Data entries:
+++++

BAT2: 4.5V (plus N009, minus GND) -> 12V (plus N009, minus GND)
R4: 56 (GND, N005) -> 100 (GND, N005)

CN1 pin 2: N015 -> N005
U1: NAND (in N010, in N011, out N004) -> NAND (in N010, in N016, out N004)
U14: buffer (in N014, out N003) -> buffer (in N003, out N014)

+++++

- Task to complete -
What you return must match, line for line, the data from the line containing "CN1 pin 2: N015 -> N005" to its end, both ends included.

- Result below -
CN1 pin 2: N015 -> N005
U1: NAND (in N010, in N011, out N004) -> NAND (in N010, in N016, out N004)
U14: buffer (in N014, out N003) -> buffer (in N003, out N014)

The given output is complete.